**WHAT THE TASK ASKS**
The records below are to be copied exactly, with every picture left out.
────
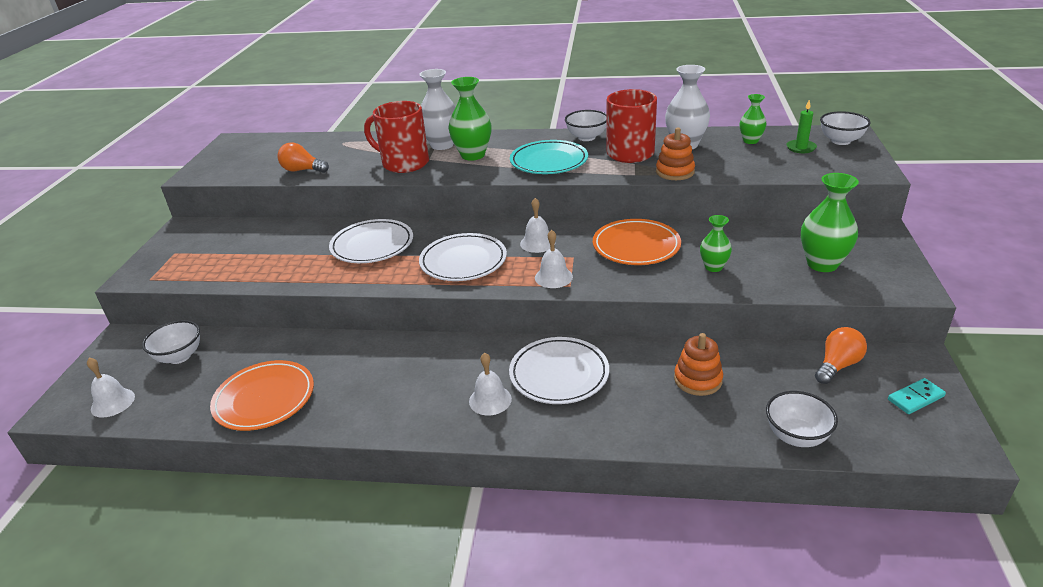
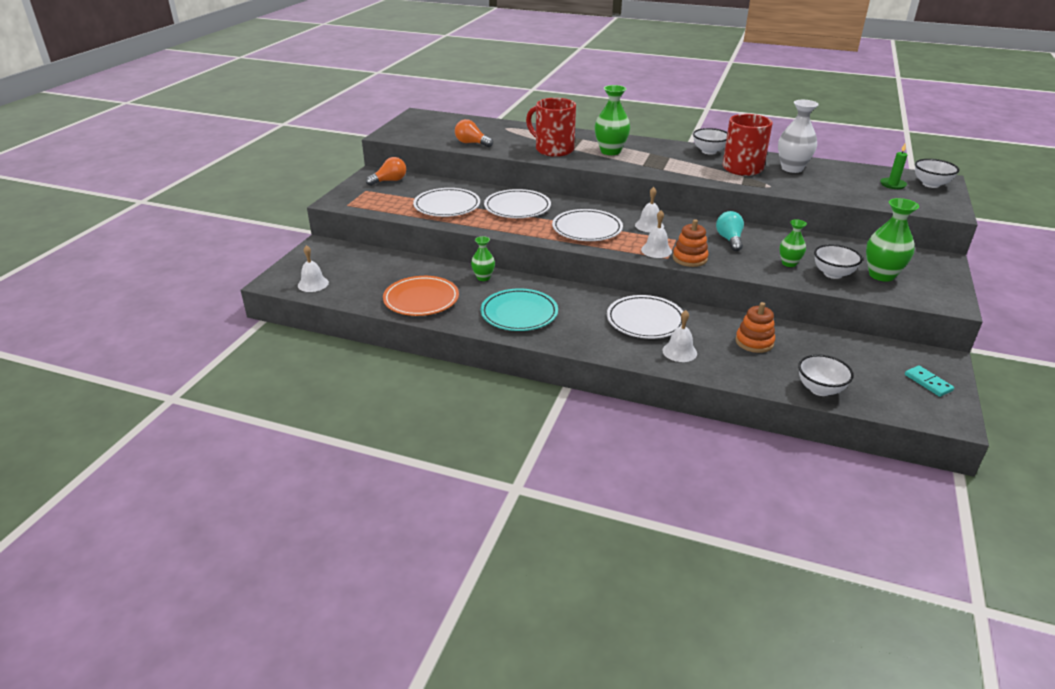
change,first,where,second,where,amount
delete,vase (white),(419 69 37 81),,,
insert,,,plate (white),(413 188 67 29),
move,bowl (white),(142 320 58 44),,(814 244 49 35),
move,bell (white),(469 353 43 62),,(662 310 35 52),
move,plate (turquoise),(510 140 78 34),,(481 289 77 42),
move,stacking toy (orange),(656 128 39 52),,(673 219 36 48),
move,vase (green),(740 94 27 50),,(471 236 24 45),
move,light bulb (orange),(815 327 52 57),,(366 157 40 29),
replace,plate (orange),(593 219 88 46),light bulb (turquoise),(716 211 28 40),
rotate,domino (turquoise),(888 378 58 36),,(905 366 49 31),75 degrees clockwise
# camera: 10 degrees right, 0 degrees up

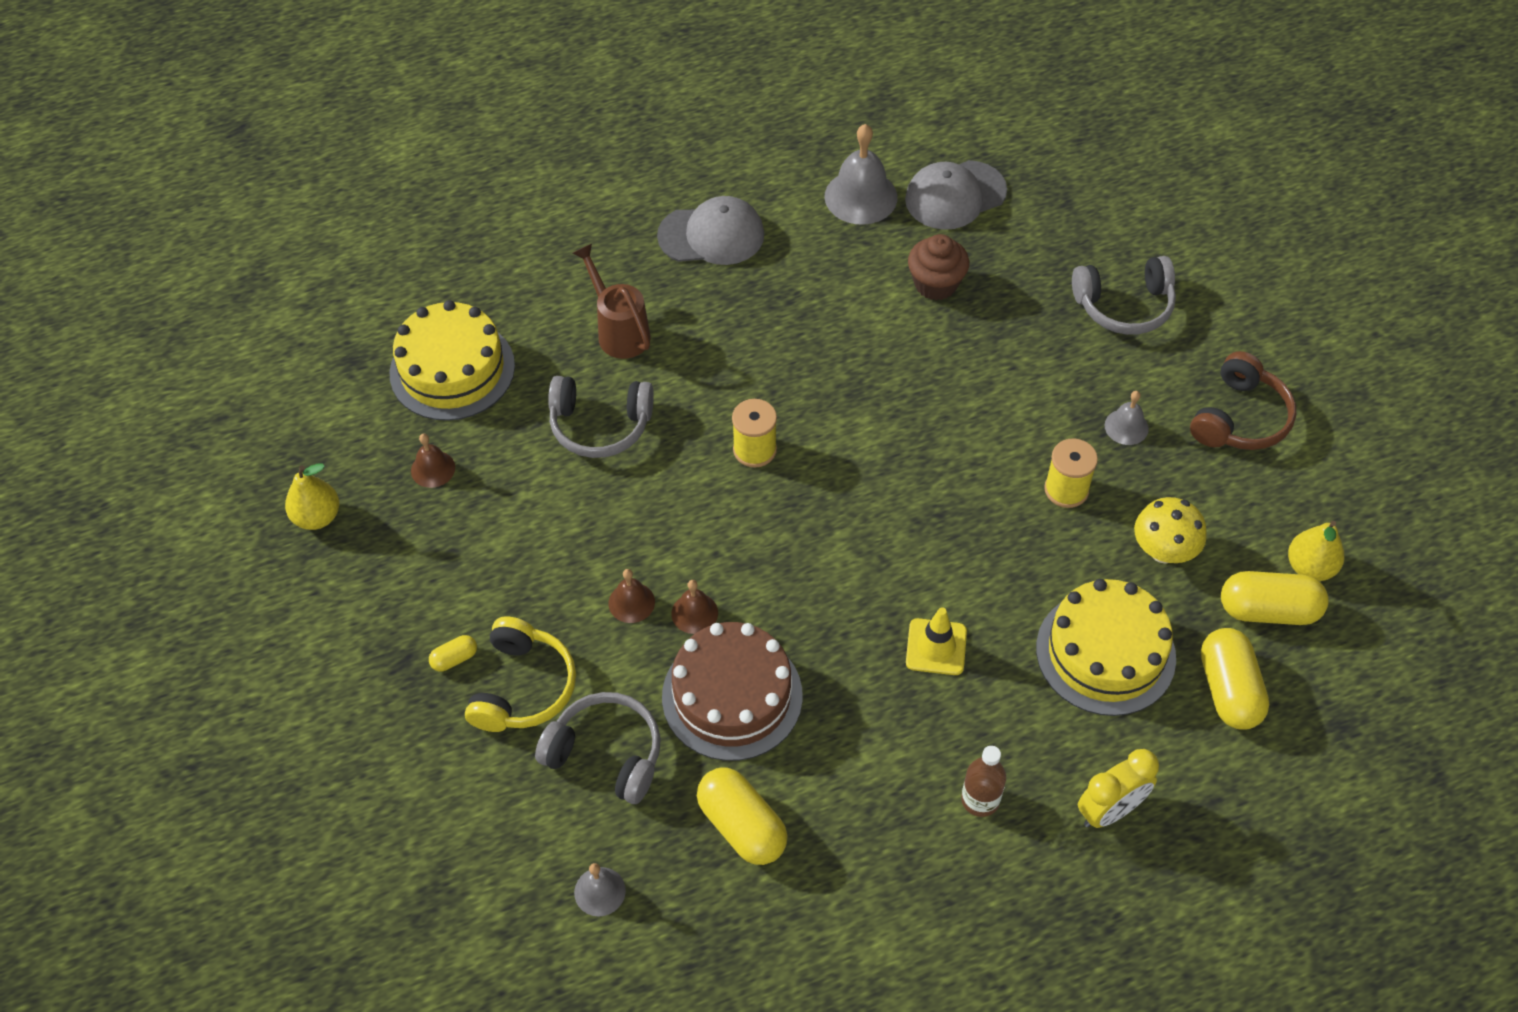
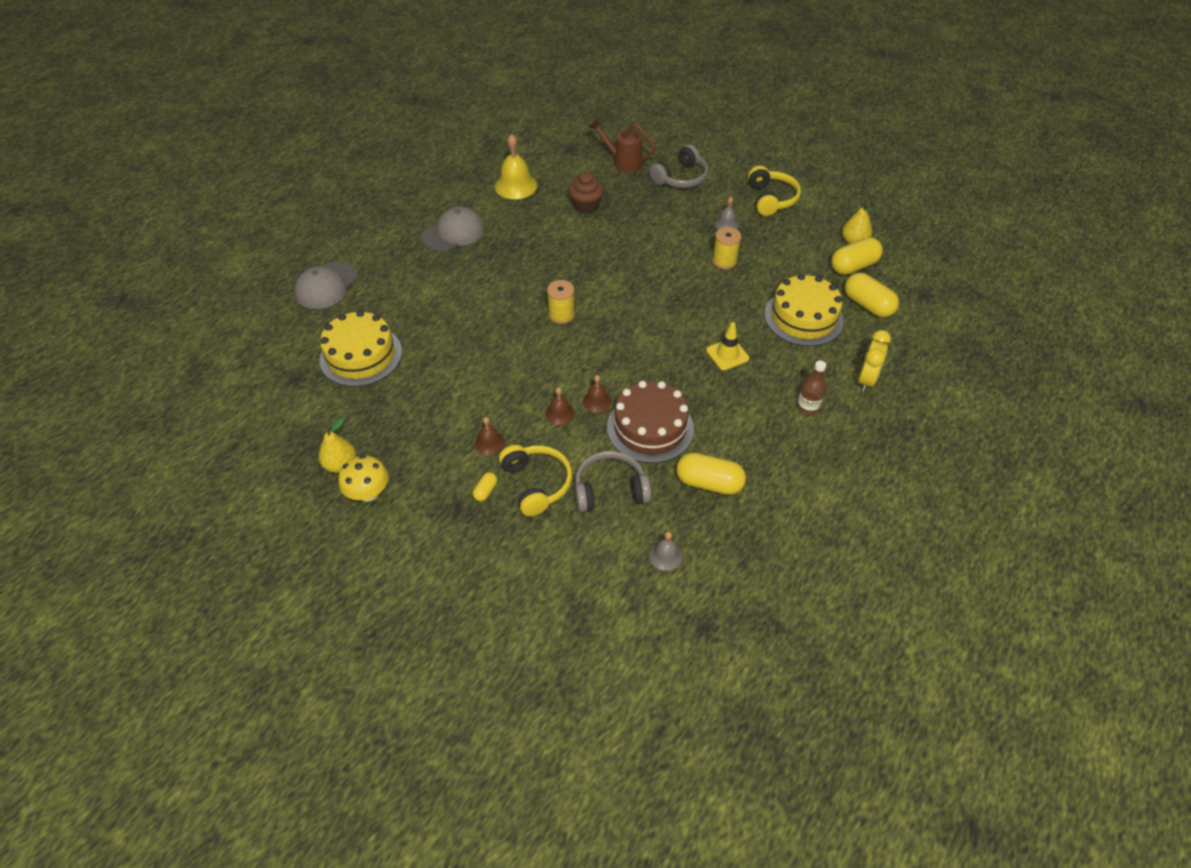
change,first,where,second,where,amount
delete,headphones (grey),(548 376 106 82),,,
move,bell (brown),(411 434 44 54),,(475 417 30 38),
move,watering can (brown),(573 244 77 115),,(589 119 66 53),
move,cap (grey),(905 160 102 70),,(294 262 63 47),
move,mushroom (yellow),(1134 497 73 67),,(338 455 50 47),
recolor,bell (grey),(824 124 74 101),bell (yellow),(495 134 42 65),
recolor,headphones (brown),(1190 351 106 99),headphones (yellow),(748 166 53 50),
# camera: 35 degrees left, 5 degrees down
────
**RESULT OF THIS TASK**
change,first,where,second,where,amount
delete,vase (white),(419 69 37 81),,,
insert,,,plate (white),(413 188 67 29),
move,bowl (white),(142 320 58 44),,(814 244 49 35),
move,bell (white),(469 353 43 62),,(662 310 35 52),
move,plate (turquoise),(510 140 78 34),,(481 289 77 42),
move,stacking toy (orange),(656 128 39 52),,(673 219 36 48),
move,vase (green),(740 94 27 50),,(471 236 24 45),
move,light bulb (orange),(815 327 52 57),,(366 157 40 29),
replace,plate (orange),(593 219 88 46),light bulb (turquoise),(716 211 28 40),
rotate,domino (turquoise),(888 378 58 36),,(905 366 49 31),75 degrees clockwise
# camera: 10 degrees right, 0 degrees up

change,first,where,second,where,amount
delete,headphones (grey),(548 376 106 82),,,
move,bell (brown),(411 434 44 54),,(475 417 30 38),
move,watering can (brown),(573 244 77 115),,(589 119 66 53),
move,cap (grey),(905 160 102 70),,(294 262 63 47),
move,mushroom (yellow),(1134 497 73 67),,(338 455 50 47),
recolor,bell (grey),(824 124 74 101),bell (yellow),(495 134 42 65),
recolor,headphones (brown),(1190 351 106 99),headphones (yellow),(748 166 53 50),
# camera: 35 degrees left, 5 degrees down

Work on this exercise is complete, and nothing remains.